#### [YOUR ASSIGNMENT]
Here are the records. Write out exactly the lines between the one holding "(419, 289) = (216, 276): white" and the one holding "(1037, 367) = (641, 221): none -> pink robot", inclusive.

#### [RECORDS]

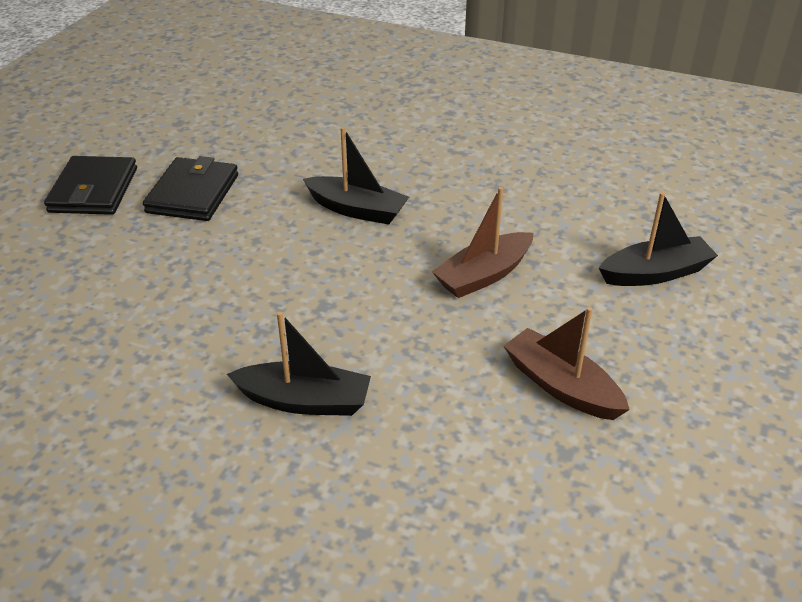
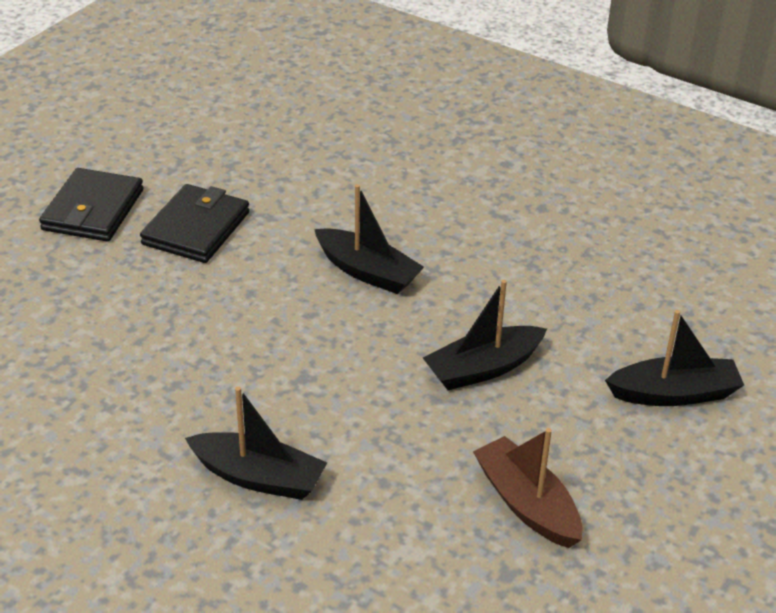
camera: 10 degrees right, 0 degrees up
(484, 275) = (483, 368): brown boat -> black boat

==

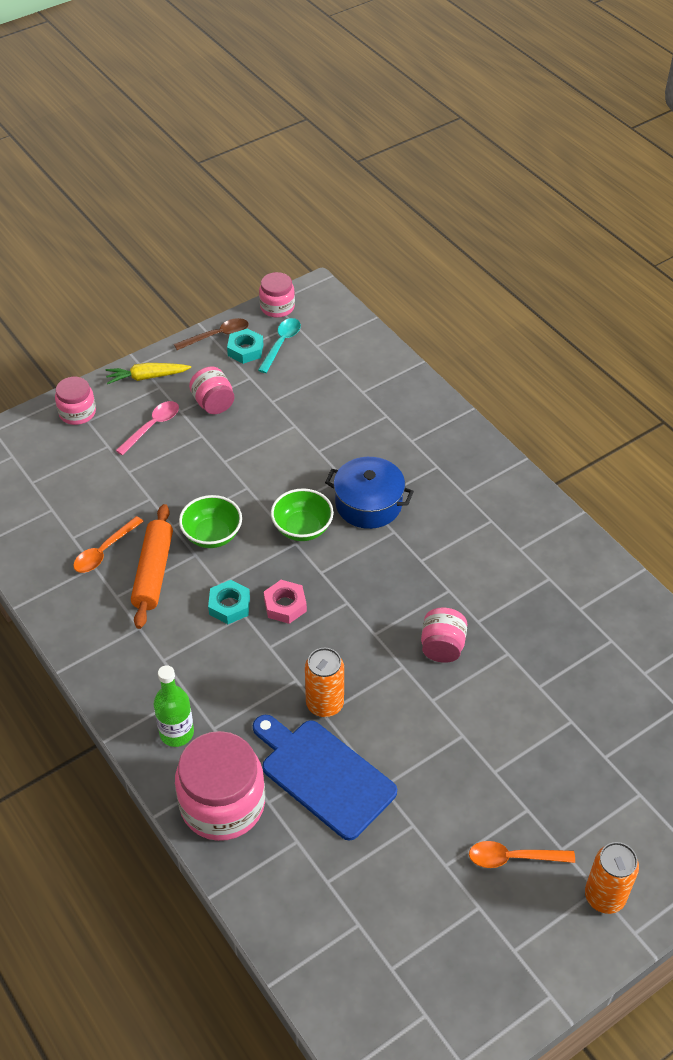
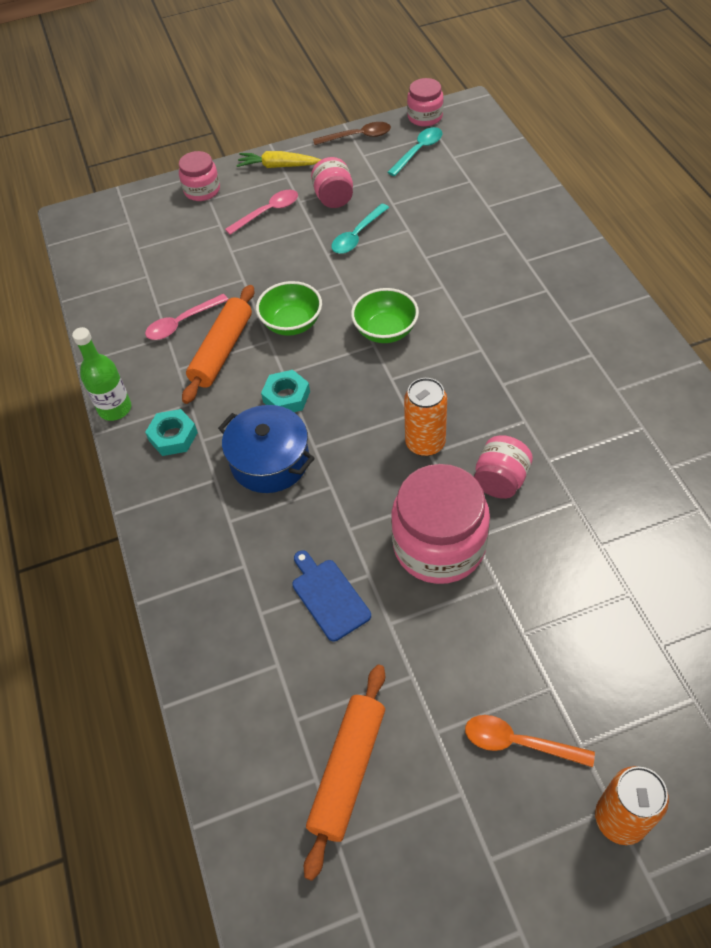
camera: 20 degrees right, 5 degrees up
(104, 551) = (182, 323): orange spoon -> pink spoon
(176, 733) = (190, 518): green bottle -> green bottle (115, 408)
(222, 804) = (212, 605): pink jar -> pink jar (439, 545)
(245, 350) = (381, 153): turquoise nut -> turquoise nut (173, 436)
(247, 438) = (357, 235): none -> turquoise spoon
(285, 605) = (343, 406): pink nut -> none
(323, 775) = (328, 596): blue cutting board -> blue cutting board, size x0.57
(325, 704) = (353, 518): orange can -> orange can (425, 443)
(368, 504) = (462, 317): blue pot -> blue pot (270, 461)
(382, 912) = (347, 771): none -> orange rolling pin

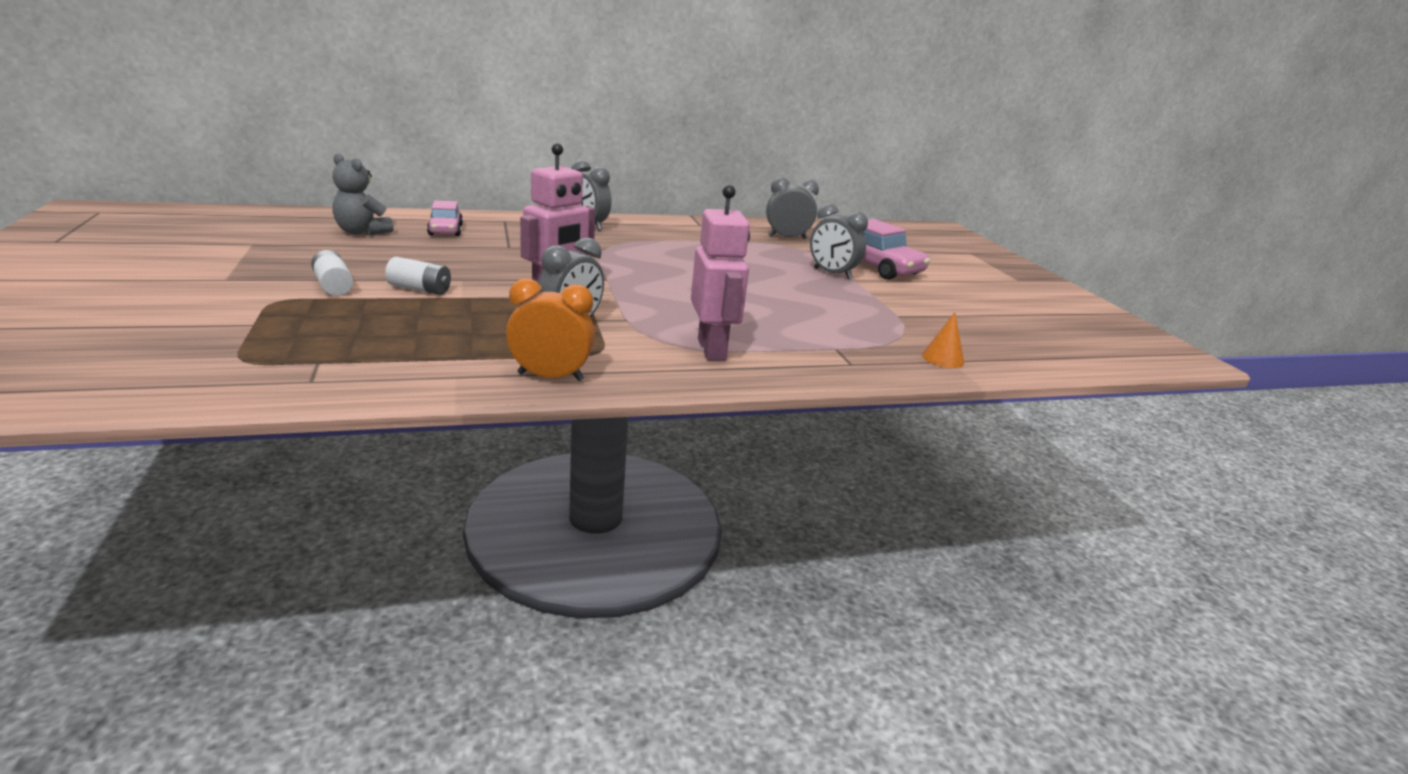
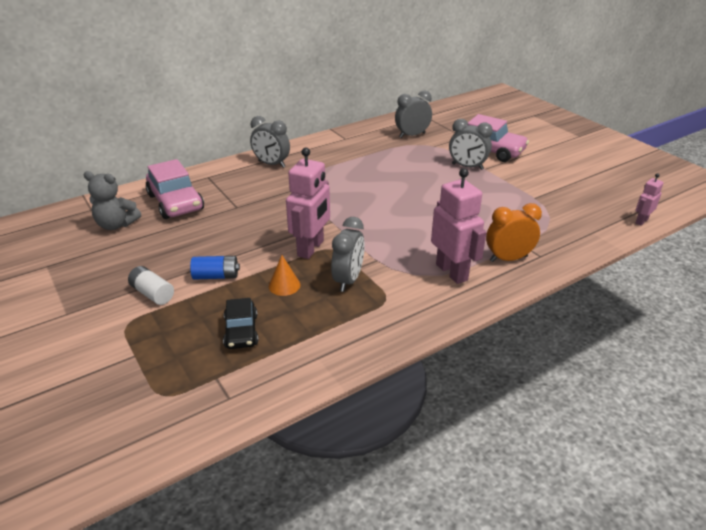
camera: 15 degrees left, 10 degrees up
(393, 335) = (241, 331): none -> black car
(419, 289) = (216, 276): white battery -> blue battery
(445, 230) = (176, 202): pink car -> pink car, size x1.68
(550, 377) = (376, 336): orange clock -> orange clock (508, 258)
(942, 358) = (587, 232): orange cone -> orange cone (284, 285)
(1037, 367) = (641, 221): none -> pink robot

==

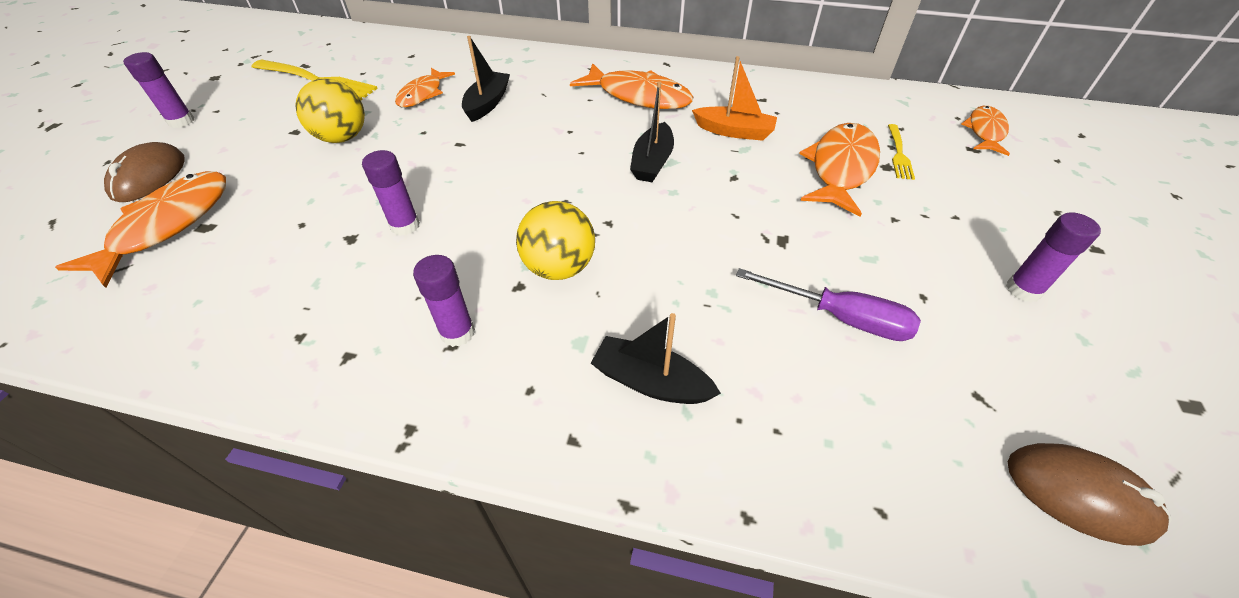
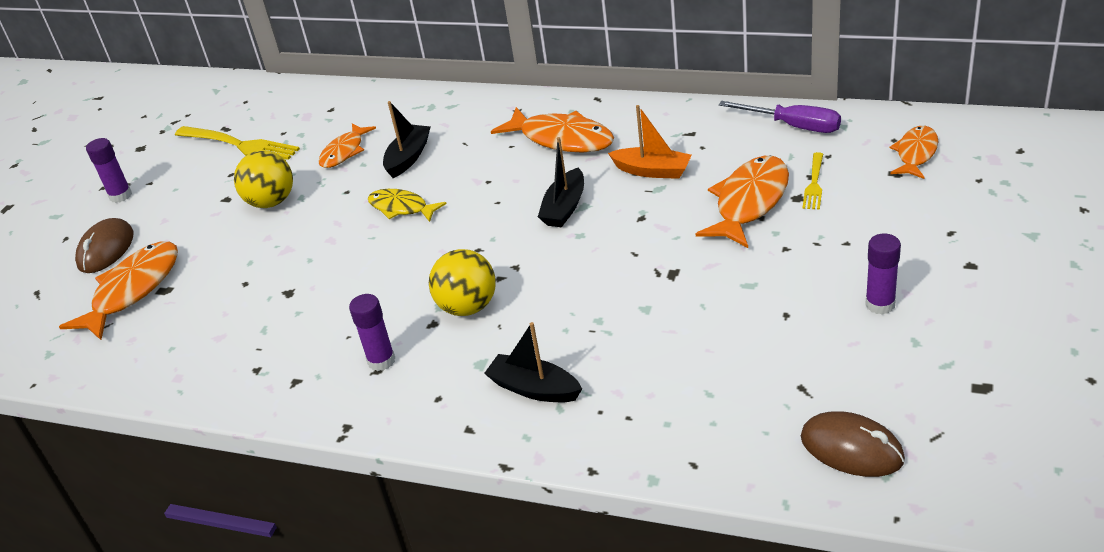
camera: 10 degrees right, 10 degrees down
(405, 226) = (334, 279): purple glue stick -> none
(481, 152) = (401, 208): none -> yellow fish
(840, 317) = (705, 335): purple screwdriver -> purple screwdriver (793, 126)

#### [RESPONSE TO THE TASK]
(419, 289) = (216, 276): white battery -> blue battery
(445, 230) = (176, 202): pink car -> pink car, size x1.68
(550, 377) = (376, 336): orange clock -> orange clock (508, 258)
(942, 358) = (587, 232): orange cone -> orange cone (284, 285)
(1037, 367) = (641, 221): none -> pink robot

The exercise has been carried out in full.